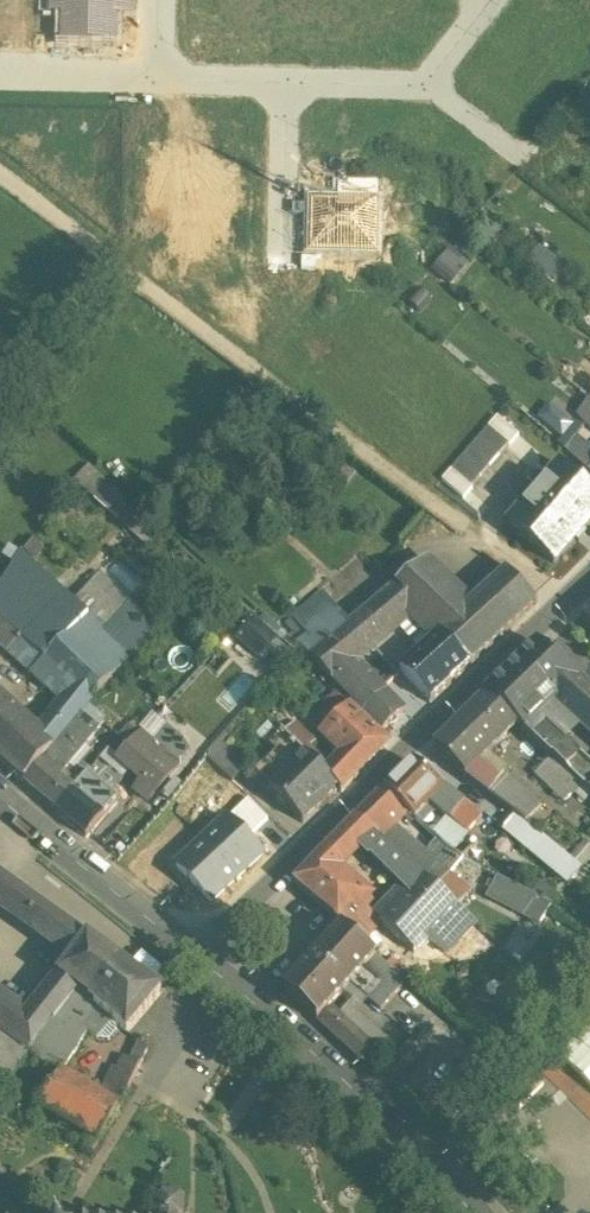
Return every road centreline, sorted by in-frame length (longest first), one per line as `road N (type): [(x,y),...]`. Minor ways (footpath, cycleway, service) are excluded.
road 1 (track): [(0,168),(513,559),(554,609)]
road 2 (residential): [(546,621),(199,955)]
road 3 (secondary): [(472,1212),(199,955)]
road 4 (secondary): [(199,955),(0,798)]
road 5 (residential): [(286,84),(286,254)]
road 6 (residential): [(159,80),(0,76)]
road 7 (residential): [(425,83),(286,84)]
road 8 (residential): [(286,84),(159,80)]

What needs to be done: The records above must be repeated in full and exactly, but without any of the pictures.

Expected answer:
Return every road centreline, sorted by in-frame length (longest first), one per line as `road N (type): [(x,y),...]`. Minor ways (footpath, cycleway, service) are excluded.
road 1 (track): [(0,168),(513,559),(554,609)]
road 2 (residential): [(546,621),(199,955)]
road 3 (secondary): [(472,1212),(199,955)]
road 4 (secondary): [(199,955),(0,798)]
road 5 (residential): [(286,84),(286,254)]
road 6 (residential): [(159,80),(0,76)]
road 7 (residential): [(425,83),(286,84)]
road 8 (residential): [(286,84),(159,80)]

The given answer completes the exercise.